Input material —
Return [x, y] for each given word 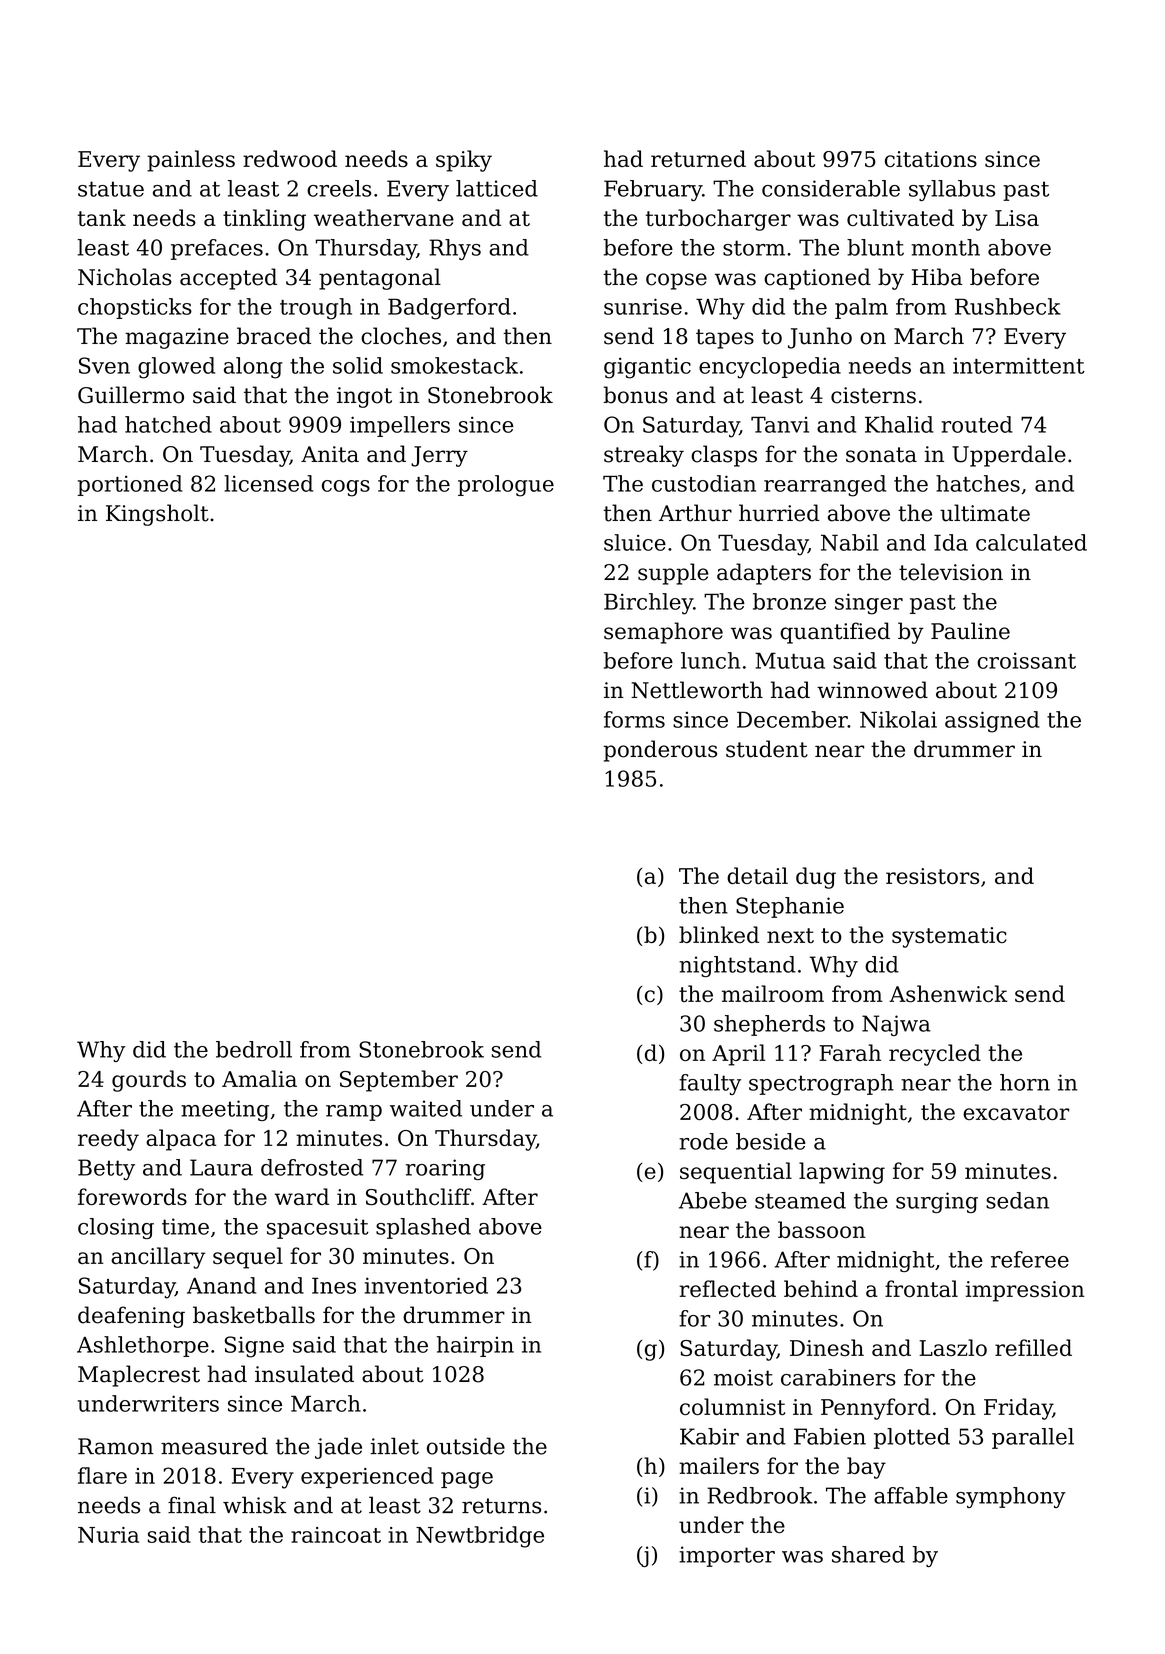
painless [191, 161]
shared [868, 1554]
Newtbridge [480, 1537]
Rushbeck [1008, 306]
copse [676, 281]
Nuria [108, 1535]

==

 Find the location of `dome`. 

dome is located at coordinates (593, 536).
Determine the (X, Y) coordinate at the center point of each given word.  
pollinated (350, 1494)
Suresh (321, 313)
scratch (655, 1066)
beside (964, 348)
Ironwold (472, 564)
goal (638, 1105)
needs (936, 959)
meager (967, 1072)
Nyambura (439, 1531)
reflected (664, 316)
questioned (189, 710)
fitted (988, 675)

--

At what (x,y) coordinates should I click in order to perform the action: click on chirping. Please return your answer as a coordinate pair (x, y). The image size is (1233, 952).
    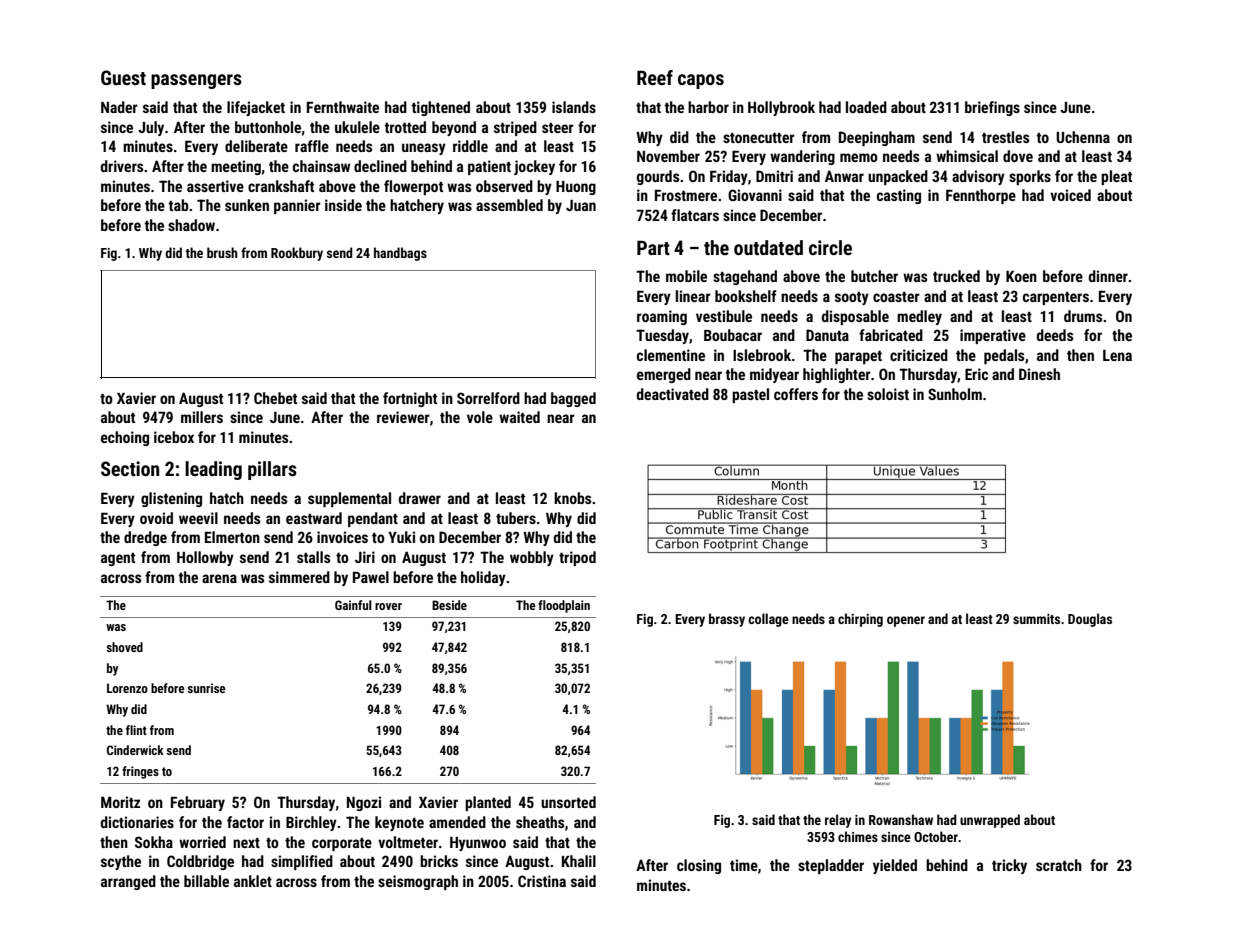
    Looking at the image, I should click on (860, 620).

Task objective —
Copy the stretch of the material from "Return [x, y] for each given word" through "Nuria [108, 1535]", substituting "grove" for "copse" and leaving everything else unchanged. Omit the pictures.

Answer to the problem —
Return [x, y] for each given word 
painless [191, 161]
shared [868, 1554]
Newtbridge [480, 1537]
Rushbeck [1008, 306]
grove [676, 281]
Nuria [108, 1535]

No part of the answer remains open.